Exercise materials:
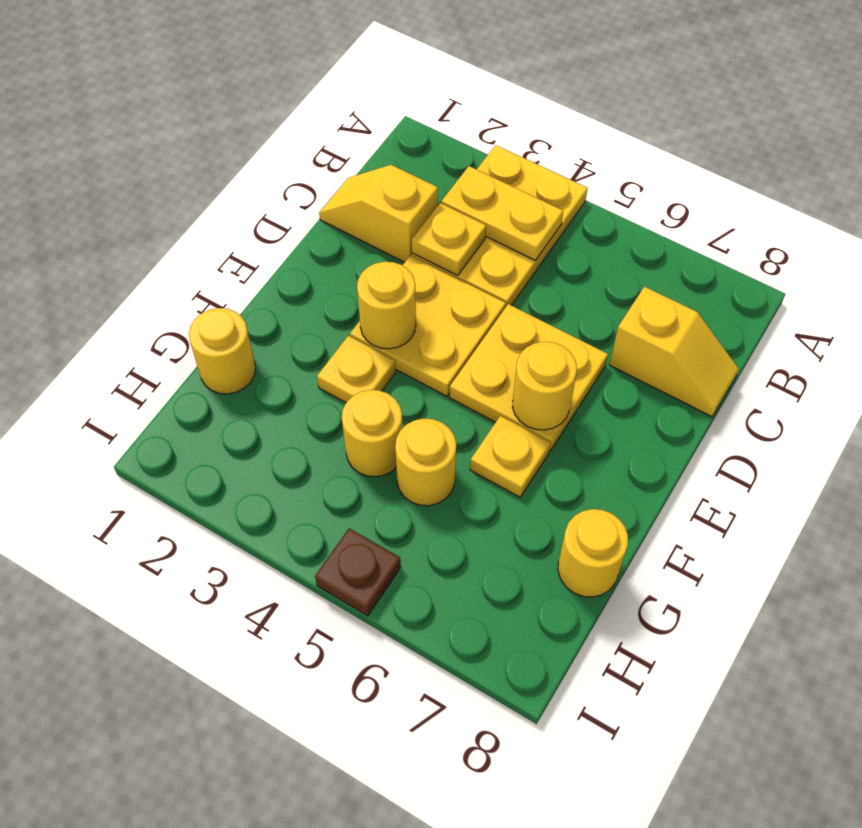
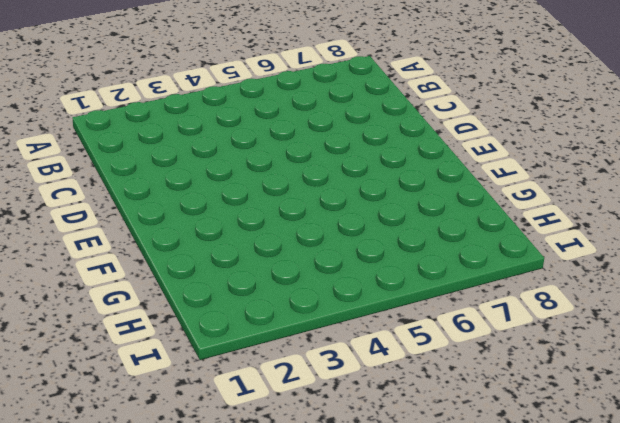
none -> yellow 2x3 plate [412,145,588,308]
none -> yellow 1x2 slope [319,165,438,262]
none -> yellow 1x2 slope [609,287,739,417]

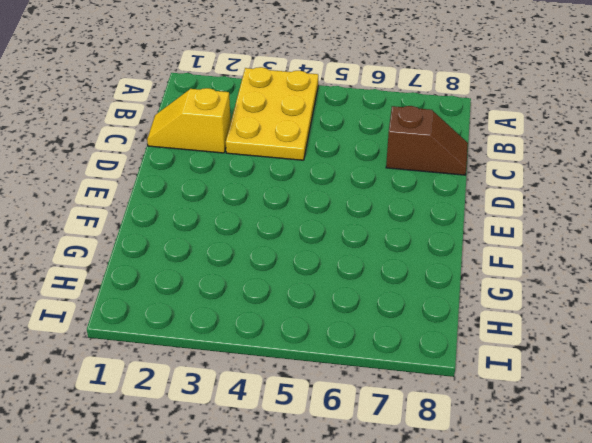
brown 1x2 slope [386,106,468,175] -> yellow 1x2 slope [609,287,739,417]
none -> yellow 2x2 plate [350,255,506,396]
none -> yellow 2x2 plate [450,304,608,451]
none -> yellow 1x1 plate [317,336,396,402]

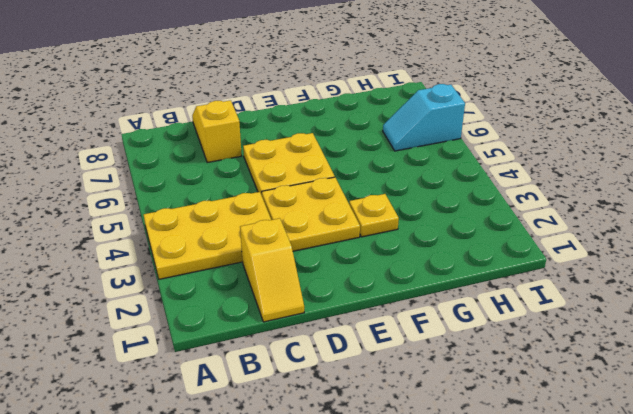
cyan 1x2 slope [383,84,465,151] -> none
none -> yellow 1x1 plate [470,416,551,497]
none -> yellow 1x1 round brick [189,308,256,394]
none -> yellow 1x1 round brick [342,390,403,477]

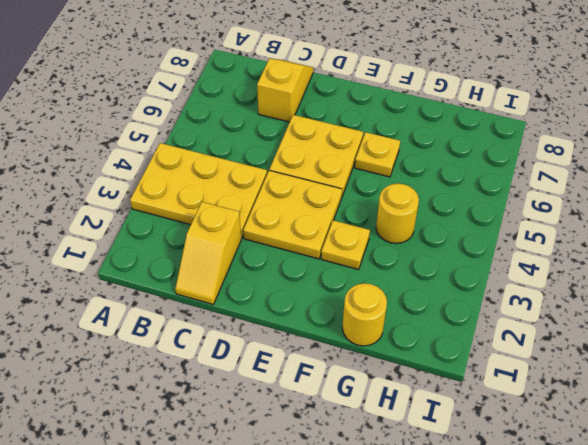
none -> yellow 1x1 round brick [395,418,456,506]
none -> yellow 1x1 round brick [558,509,628,597]
none -> brown 1x1 plate [315,528,401,616]

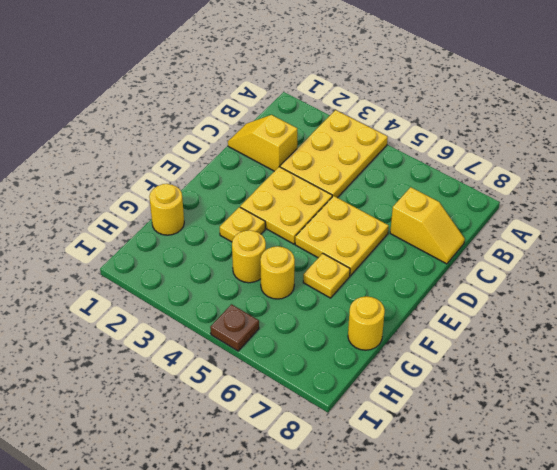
none -> yellow 1x2 plate [441,166,563,260]
none -> yellow 1x1 plate [412,203,486,275]
none -> yellow 1x1 round brick [357,262,416,349]

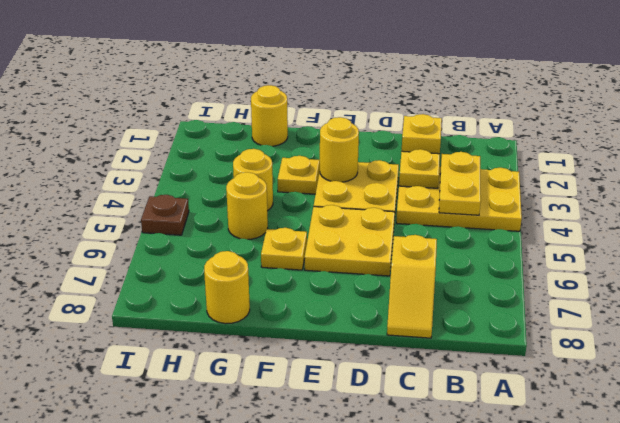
none -> yellow 1x1 round brick [512,342,577,430]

Task instructions: Print nothing except the lines from the one with "none -> yellow 1x1 round brick [395,418,456,506]" through the last line of the listing, exactly as written and with pictures removed.

Output for this task:
none -> yellow 1x1 round brick [395,418,456,506]
none -> yellow 1x1 round brick [558,509,628,597]
none -> brown 1x1 plate [315,528,401,616]

none -> yellow 1x2 plate [441,166,563,260]
none -> yellow 1x1 plate [412,203,486,275]
none -> yellow 1x1 round brick [357,262,416,349]

none -> yellow 1x1 round brick [512,342,577,430]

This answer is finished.